## TASK ITEM
Set down exactly the lines running from the line with "The fromage [orange]" to the end of the listing below, both ends included.

## COLLECTED MATERIAL
══════════

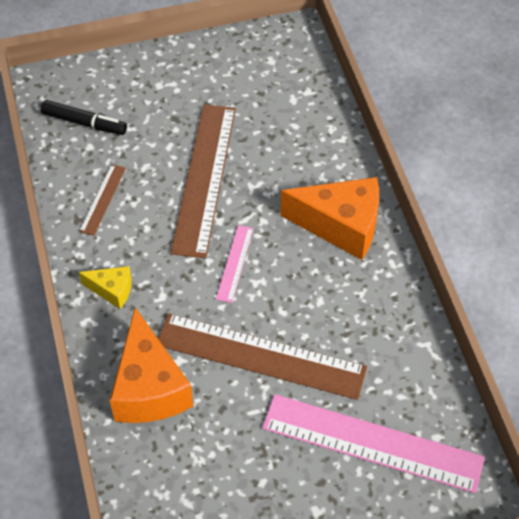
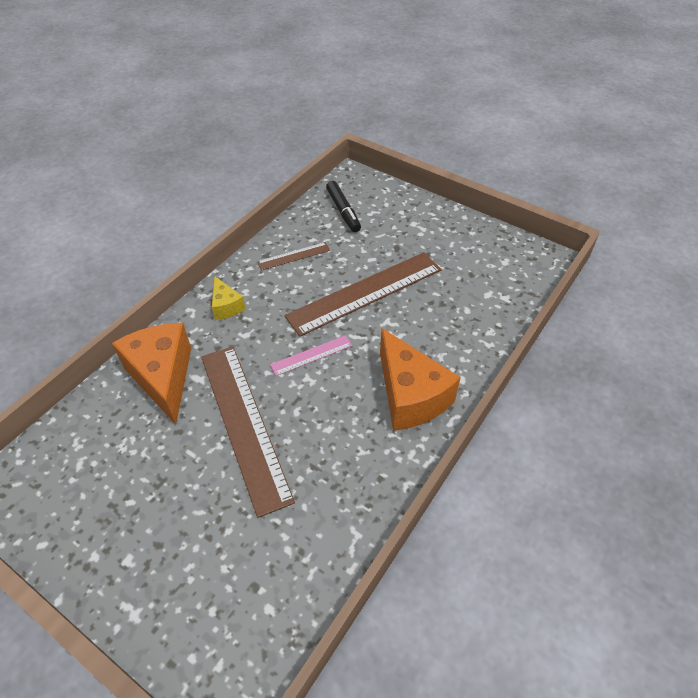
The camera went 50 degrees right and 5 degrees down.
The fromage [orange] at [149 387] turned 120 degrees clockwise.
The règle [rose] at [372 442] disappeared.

══════════

## REPLY TO THE EXERCISE
The fromage [orange] at [149 387] turned 120 degrees clockwise.
The règle [rose] at [372 442] disappeared.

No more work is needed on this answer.